_How to complete this task_: Return each line of the listing that contains the string "rose".

_Extracted records_:
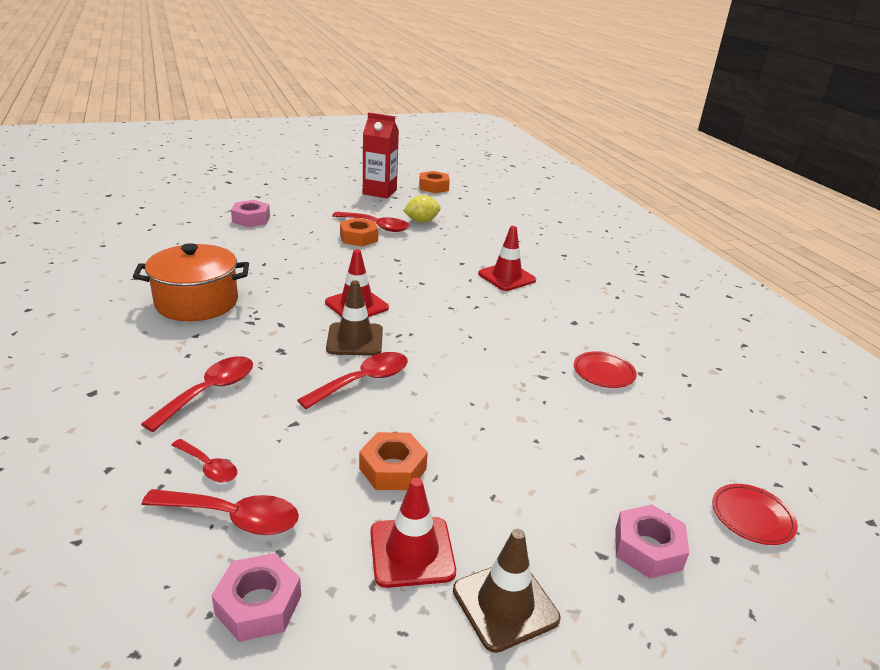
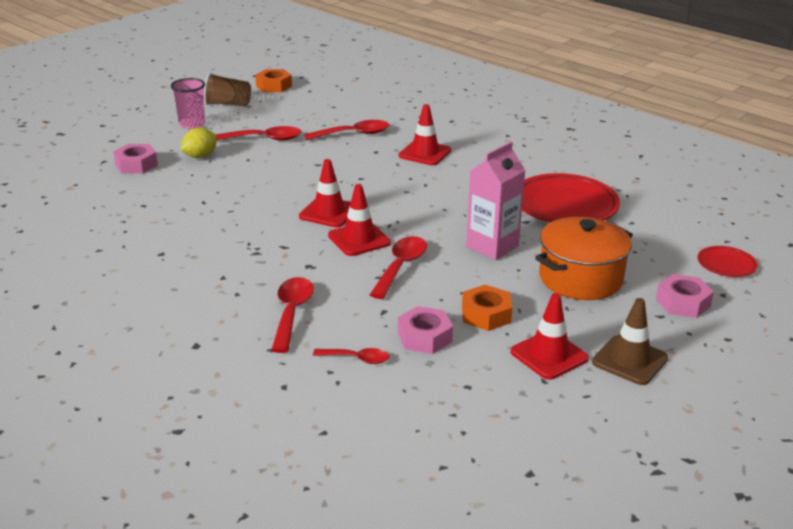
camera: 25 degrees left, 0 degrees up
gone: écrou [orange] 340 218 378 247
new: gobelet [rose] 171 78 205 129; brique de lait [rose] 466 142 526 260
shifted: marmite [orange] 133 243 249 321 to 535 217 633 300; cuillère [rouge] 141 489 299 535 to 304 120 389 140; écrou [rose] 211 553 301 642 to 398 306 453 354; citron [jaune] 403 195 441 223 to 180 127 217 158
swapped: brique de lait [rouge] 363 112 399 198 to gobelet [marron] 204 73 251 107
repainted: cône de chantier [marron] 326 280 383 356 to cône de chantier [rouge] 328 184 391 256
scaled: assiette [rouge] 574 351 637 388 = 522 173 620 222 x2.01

_Response to the exercise_:
new: gobelet [rose] 171 78 205 129; brique de lait [rose] 466 142 526 260
shifted: marmite [orange] 133 243 249 321 to 535 217 633 300; cuillère [rouge] 141 489 299 535 to 304 120 389 140; écrou [rose] 211 553 301 642 to 398 306 453 354; citron [jaune] 403 195 441 223 to 180 127 217 158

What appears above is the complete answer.